══ Available data ══

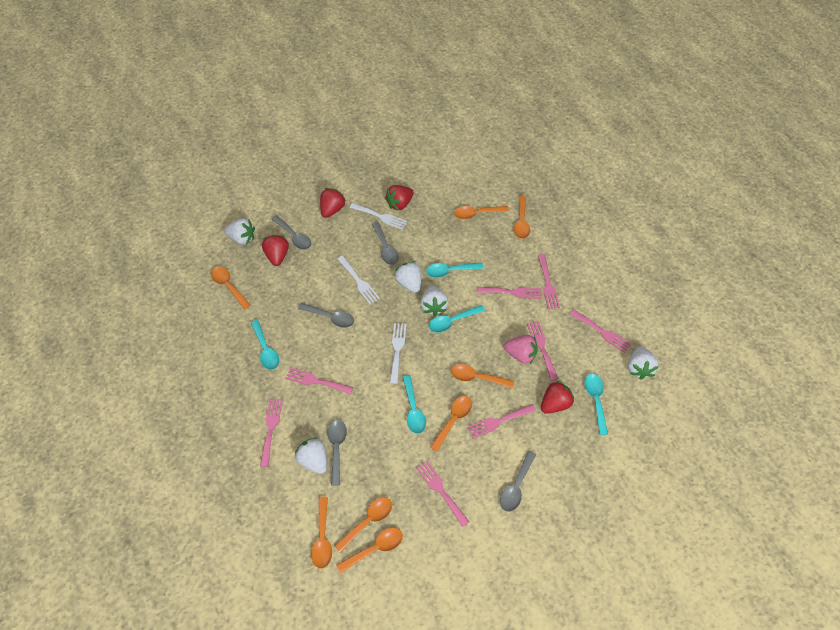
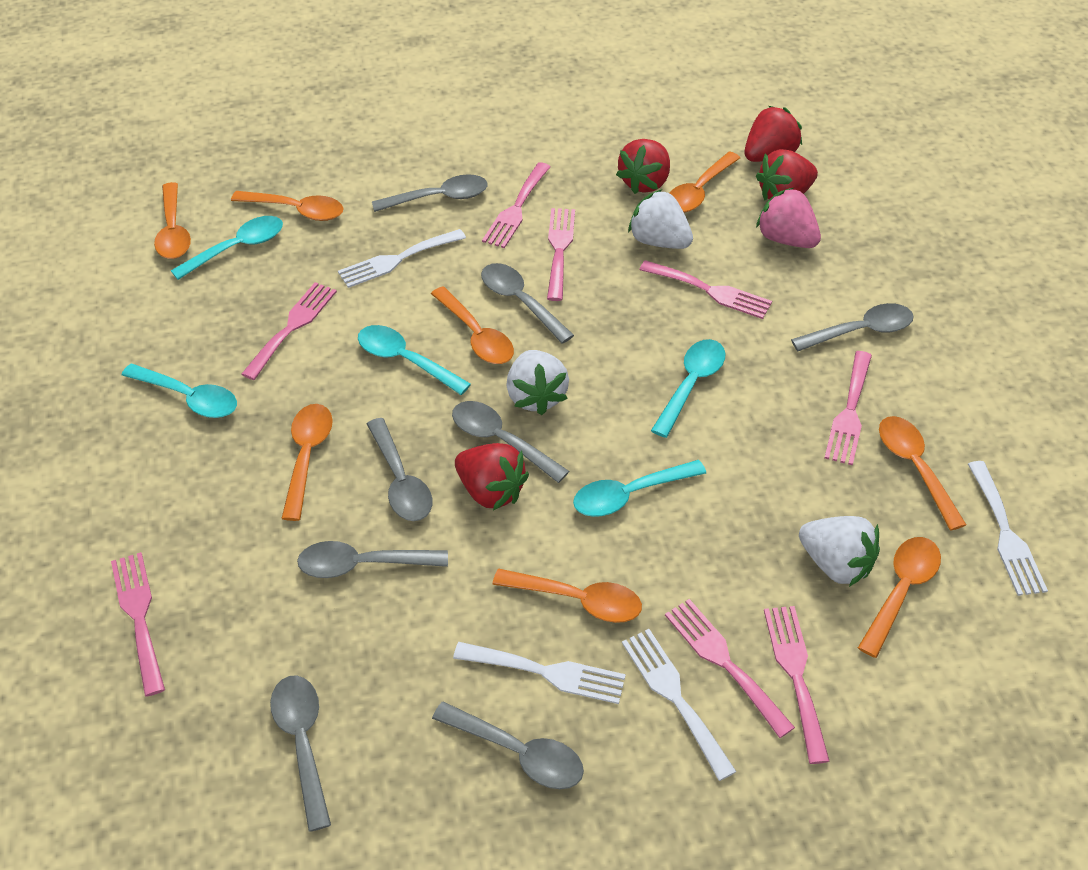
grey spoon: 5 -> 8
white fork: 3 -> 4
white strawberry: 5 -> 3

═══
══ Available data ══

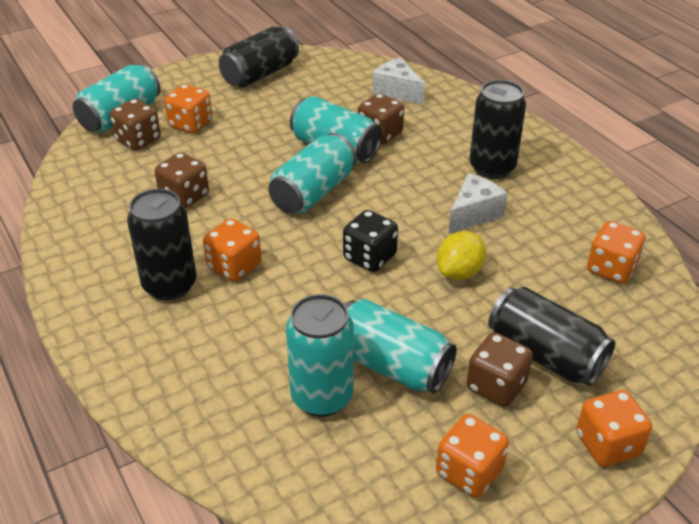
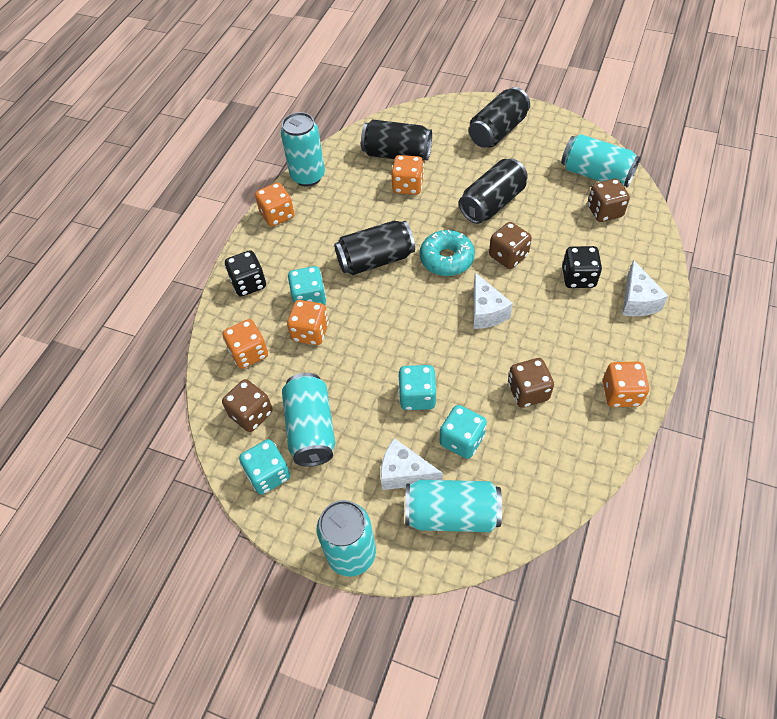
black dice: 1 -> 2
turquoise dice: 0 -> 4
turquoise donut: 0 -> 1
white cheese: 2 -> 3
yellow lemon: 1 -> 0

═══

• _Problem details_
Reproduce, character for character, only the lines of the preceding data that start at the line with "black dice: 1 -> 2" and end at the line with "yellow lemon: 1 -> 0", both included.

• _Solution to the problem_
black dice: 1 -> 2
turquoise dice: 0 -> 4
turquoise donut: 0 -> 1
white cheese: 2 -> 3
yellow lemon: 1 -> 0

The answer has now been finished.